_TASK STATEMENT_
Exactly as written, give again the line with "blue 1x1 brick" and all subsequent lines through the end of the records.

────────

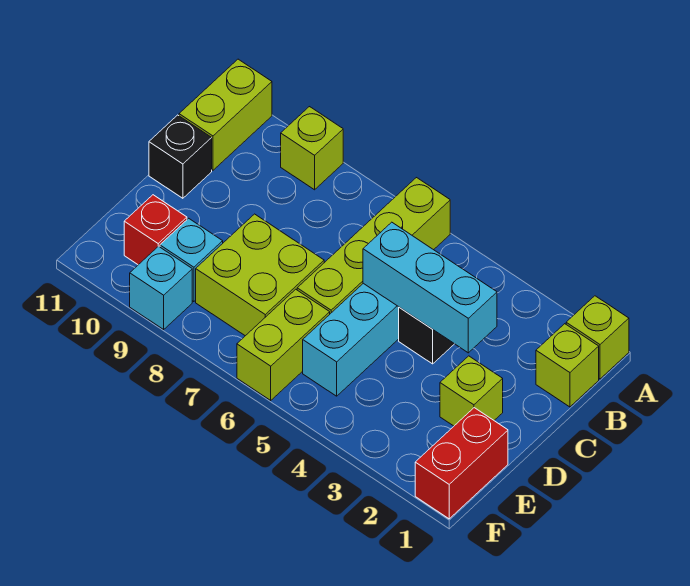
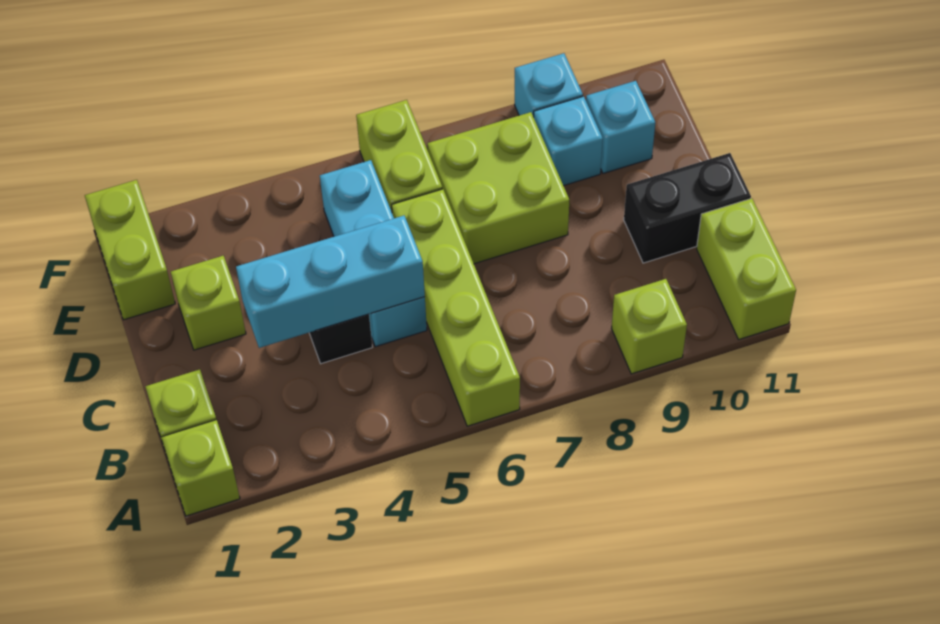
black 1x1 brick [149,115,212,198] -> black 1x2 brick [624,153,751,263]
red 1x2 brick [415,408,508,519] -> lime 1x2 brick [85,180,175,320]
red 1x1 brick [124,195,187,265] -> cyan 1x1 brick [586,81,655,173]

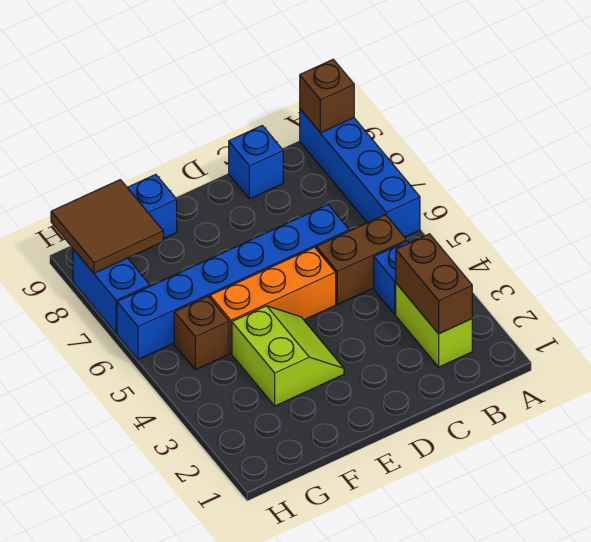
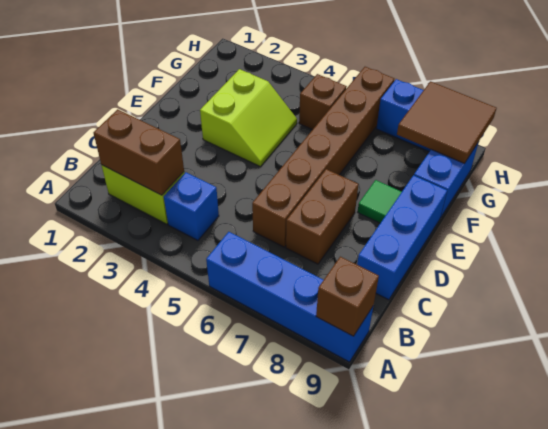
brown 1x2 brick [316,215,407,304] -> brown 1x2 brick moved to [286,169,359,264]
blue 1x6 brick [117,205,349,359] -> brown 1x6 brick [252,67,394,247]
blue 1x1 brick [229,126,283,199] -> blue 1x3 brick [357,175,447,300]
orange 1x3 brick [210,247,336,353] -> none
lime 2x2 slope [232,306,344,406] -> lime 2x2 slope turned to [200,69,297,167]
none -> green 1x1 tile [358,180,401,223]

────────

_TASK RESPONSE_
blue 1x1 brick [229,126,283,199] -> blue 1x3 brick [357,175,447,300]
orange 1x3 brick [210,247,336,353] -> none
lime 2x2 slope [232,306,344,406] -> lime 2x2 slope turned to [200,69,297,167]
none -> green 1x1 tile [358,180,401,223]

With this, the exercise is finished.